The required output consists solely of the lines from the top of the listing through the line containing "SD pin MISO: D4 -> RX", transcribed exactly.

***

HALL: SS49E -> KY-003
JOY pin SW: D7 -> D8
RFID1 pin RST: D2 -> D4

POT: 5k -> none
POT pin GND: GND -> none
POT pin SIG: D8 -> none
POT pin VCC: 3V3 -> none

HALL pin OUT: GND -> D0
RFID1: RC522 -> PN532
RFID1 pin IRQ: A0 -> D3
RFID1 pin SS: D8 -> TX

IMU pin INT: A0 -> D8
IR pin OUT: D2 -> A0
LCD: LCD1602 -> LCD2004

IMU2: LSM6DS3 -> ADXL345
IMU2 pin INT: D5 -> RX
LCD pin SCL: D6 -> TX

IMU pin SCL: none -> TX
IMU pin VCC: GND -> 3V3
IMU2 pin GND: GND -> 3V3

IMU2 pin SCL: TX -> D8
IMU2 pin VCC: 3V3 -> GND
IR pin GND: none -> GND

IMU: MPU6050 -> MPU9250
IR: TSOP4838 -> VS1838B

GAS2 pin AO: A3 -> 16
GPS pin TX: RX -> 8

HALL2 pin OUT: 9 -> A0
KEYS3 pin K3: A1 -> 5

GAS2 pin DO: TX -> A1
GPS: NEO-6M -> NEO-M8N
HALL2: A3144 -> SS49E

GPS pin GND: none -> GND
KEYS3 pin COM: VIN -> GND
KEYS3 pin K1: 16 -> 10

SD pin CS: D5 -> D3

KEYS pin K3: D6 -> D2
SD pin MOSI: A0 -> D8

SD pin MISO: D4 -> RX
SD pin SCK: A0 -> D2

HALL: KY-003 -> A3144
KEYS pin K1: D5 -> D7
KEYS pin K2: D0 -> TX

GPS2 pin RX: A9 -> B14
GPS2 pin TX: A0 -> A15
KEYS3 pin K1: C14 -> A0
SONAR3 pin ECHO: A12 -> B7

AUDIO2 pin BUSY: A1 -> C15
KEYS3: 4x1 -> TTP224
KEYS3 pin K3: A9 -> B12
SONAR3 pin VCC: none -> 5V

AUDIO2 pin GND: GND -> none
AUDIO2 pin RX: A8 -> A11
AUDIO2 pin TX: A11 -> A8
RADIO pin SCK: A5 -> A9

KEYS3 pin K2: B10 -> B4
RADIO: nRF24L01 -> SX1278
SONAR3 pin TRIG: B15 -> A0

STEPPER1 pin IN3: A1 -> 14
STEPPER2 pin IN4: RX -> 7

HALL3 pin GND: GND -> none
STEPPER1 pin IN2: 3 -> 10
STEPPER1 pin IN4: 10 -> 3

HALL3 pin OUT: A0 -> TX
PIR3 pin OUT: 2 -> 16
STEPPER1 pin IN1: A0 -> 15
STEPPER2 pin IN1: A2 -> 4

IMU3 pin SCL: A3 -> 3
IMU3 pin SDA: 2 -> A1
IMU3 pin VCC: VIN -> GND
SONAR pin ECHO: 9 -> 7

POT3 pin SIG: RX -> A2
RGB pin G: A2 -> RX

***

### [Task solution]
HALL: SS49E -> KY-003
JOY pin SW: D7 -> D8
RFID1 pin RST: D2 -> D4

POT: 5k -> none
POT pin GND: GND -> none
POT pin SIG: D8 -> none
POT pin VCC: 3V3 -> none

HALL pin OUT: GND -> D0
RFID1: RC522 -> PN532
RFID1 pin IRQ: A0 -> D3
RFID1 pin SS: D8 -> TX

IMU pin INT: A0 -> D8
IR pin OUT: D2 -> A0
LCD: LCD1602 -> LCD2004

IMU2: LSM6DS3 -> ADXL345
IMU2 pin INT: D5 -> RX
LCD pin SCL: D6 -> TX

IMU pin SCL: none -> TX
IMU pin VCC: GND -> 3V3
IMU2 pin GND: GND -> 3V3

IMU2 pin SCL: TX -> D8
IMU2 pin VCC: 3V3 -> GND
IR pin GND: none -> GND

IMU: MPU6050 -> MPU9250
IR: TSOP4838 -> VS1838B

GAS2 pin AO: A3 -> 16
GPS pin TX: RX -> 8

HALL2 pin OUT: 9 -> A0
KEYS3 pin K3: A1 -> 5

GAS2 pin DO: TX -> A1
GPS: NEO-6M -> NEO-M8N
HALL2: A3144 -> SS49E

GPS pin GND: none -> GND
KEYS3 pin COM: VIN -> GND
KEYS3 pin K1: 16 -> 10

SD pin CS: D5 -> D3

KEYS pin K3: D6 -> D2
SD pin MOSI: A0 -> D8

SD pin MISO: D4 -> RX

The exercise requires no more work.